* WHAT TO WORK ON
After locating the line that contains "turquoise scissors [586,336,624,393]" in the data below, set down exactly that line and each one after it through the line that contains "black scissors [655,424,710,489] -> none", and nothing more.
○ ○ ○ ○
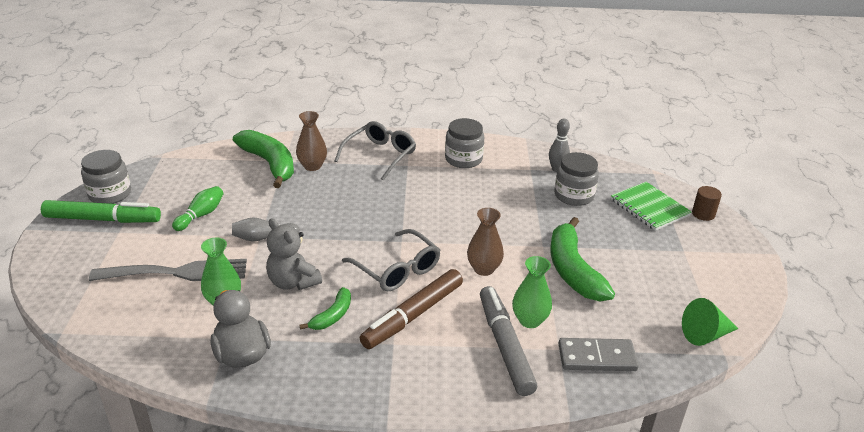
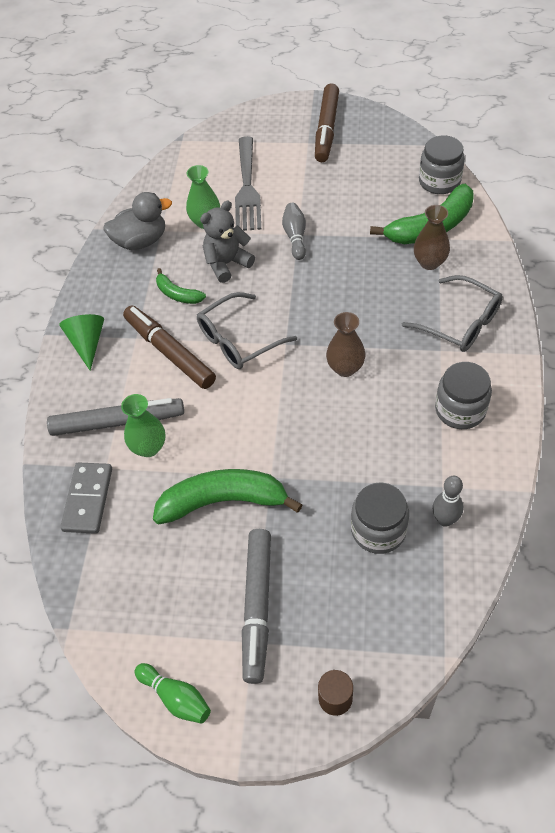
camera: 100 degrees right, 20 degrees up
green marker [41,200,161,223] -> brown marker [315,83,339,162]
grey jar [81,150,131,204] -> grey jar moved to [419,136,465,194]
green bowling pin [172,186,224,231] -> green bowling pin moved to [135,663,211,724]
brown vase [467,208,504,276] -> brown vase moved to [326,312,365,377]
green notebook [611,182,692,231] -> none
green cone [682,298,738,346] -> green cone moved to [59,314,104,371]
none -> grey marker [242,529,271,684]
○ ○ ○ ○
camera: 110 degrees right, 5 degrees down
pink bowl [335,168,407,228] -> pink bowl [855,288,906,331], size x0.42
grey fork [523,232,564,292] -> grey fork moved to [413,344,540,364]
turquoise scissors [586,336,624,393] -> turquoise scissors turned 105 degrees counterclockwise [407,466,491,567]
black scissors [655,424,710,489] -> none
○ ○ ○ ○
* RESULT OF THIS TASK
turquoise scissors [586,336,624,393] -> turquoise scissors turned 105 degrees counterclockwise [407,466,491,567]
black scissors [655,424,710,489] -> none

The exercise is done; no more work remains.